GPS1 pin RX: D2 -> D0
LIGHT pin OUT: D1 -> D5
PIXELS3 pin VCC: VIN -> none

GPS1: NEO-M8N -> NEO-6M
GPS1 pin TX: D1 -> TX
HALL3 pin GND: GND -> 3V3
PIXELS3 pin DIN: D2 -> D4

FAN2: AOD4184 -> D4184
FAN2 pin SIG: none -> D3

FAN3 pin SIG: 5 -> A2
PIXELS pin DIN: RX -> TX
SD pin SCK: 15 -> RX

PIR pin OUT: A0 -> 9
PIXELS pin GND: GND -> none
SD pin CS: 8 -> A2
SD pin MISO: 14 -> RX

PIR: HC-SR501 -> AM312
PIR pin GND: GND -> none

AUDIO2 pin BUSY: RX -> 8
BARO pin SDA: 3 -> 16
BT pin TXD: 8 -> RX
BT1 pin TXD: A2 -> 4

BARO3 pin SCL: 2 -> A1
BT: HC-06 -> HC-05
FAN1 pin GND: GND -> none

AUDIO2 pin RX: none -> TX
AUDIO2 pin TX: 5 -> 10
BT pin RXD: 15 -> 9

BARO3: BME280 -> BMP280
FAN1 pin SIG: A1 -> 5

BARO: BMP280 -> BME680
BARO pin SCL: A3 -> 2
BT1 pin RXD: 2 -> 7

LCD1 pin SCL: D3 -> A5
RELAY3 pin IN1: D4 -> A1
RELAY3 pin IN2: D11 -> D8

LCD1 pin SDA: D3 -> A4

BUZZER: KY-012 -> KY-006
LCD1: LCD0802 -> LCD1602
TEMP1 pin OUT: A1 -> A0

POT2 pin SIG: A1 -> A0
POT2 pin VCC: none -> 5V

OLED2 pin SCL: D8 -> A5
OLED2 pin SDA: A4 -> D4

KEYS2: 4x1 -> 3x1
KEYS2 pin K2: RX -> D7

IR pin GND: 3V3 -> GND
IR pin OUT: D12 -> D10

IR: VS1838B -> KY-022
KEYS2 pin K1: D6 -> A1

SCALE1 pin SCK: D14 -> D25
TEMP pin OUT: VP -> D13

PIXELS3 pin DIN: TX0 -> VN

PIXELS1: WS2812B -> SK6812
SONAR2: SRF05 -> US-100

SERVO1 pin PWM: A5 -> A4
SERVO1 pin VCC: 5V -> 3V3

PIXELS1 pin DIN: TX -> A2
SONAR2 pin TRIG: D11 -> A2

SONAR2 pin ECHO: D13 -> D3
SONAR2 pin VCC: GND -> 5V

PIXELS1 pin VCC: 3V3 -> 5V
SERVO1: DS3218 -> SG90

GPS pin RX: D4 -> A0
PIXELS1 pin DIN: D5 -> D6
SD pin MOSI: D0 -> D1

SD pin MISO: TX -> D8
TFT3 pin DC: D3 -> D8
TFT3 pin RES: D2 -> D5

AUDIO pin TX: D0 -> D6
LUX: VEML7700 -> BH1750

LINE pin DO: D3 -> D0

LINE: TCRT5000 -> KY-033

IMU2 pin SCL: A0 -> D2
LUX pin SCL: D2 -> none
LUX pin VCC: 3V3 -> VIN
┄┄┄┄┄┄┄┄┄┄┄┄┄┄┄┄┄┄┄┄
Repeat the data exactly. Omit nothing.

GPS1 pin RX: D2 -> D0
LIGHT pin OUT: D1 -> D5
PIXELS3 pin VCC: VIN -> none

GPS1: NEO-M8N -> NEO-6M
GPS1 pin TX: D1 -> TX
HALL3 pin GND: GND -> 3V3
PIXELS3 pin DIN: D2 -> D4

FAN2: AOD4184 -> D4184
FAN2 pin SIG: none -> D3

FAN3 pin SIG: 5 -> A2
PIXELS pin DIN: RX -> TX
SD pin SCK: 15 -> RX

PIR pin OUT: A0 -> 9
PIXELS pin GND: GND -> none
SD pin CS: 8 -> A2
SD pin MISO: 14 -> RX

PIR: HC-SR501 -> AM312
PIR pin GND: GND -> none

AUDIO2 pin BUSY: RX -> 8
BARO pin SDA: 3 -> 16
BT pin TXD: 8 -> RX
BT1 pin TXD: A2 -> 4

BARO3 pin SCL: 2 -> A1
BT: HC-06 -> HC-05
FAN1 pin GND: GND -> none

AUDIO2 pin RX: none -> TX
AUDIO2 pin TX: 5 -> 10
BT pin RXD: 15 -> 9

BARO3: BME280 -> BMP280
FAN1 pin SIG: A1 -> 5

BARO: BMP280 -> BME680
BARO pin SCL: A3 -> 2
BT1 pin RXD: 2 -> 7

LCD1 pin SCL: D3 -> A5
RELAY3 pin IN1: D4 -> A1
RELAY3 pin IN2: D11 -> D8

LCD1 pin SDA: D3 -> A4

BUZZER: KY-012 -> KY-006
LCD1: LCD0802 -> LCD1602
TEMP1 pin OUT: A1 -> A0

POT2 pin SIG: A1 -> A0
POT2 pin VCC: none -> 5V

OLED2 pin SCL: D8 -> A5
OLED2 pin SDA: A4 -> D4

KEYS2: 4x1 -> 3x1
KEYS2 pin K2: RX -> D7

IR pin GND: 3V3 -> GND
IR pin OUT: D12 -> D10

IR: VS1838B -> KY-022
KEYS2 pin K1: D6 -> A1

SCALE1 pin SCK: D14 -> D25
TEMP pin OUT: VP -> D13

PIXELS3 pin DIN: TX0 -> VN

PIXELS1: WS2812B -> SK6812
SONAR2: SRF05 -> US-100

SERVO1 pin PWM: A5 -> A4
SERVO1 pin VCC: 5V -> 3V3

PIXELS1 pin DIN: TX -> A2
SONAR2 pin TRIG: D11 -> A2

SONAR2 pin ECHO: D13 -> D3
SONAR2 pin VCC: GND -> 5V

PIXELS1 pin VCC: 3V3 -> 5V
SERVO1: DS3218 -> SG90

GPS pin RX: D4 -> A0
PIXELS1 pin DIN: D5 -> D6
SD pin MOSI: D0 -> D1

SD pin MISO: TX -> D8
TFT3 pin DC: D3 -> D8
TFT3 pin RES: D2 -> D5

AUDIO pin TX: D0 -> D6
LUX: VEML7700 -> BH1750

LINE pin DO: D3 -> D0

LINE: TCRT5000 -> KY-033

IMU2 pin SCL: A0 -> D2
LUX pin SCL: D2 -> none
LUX pin VCC: 3V3 -> VIN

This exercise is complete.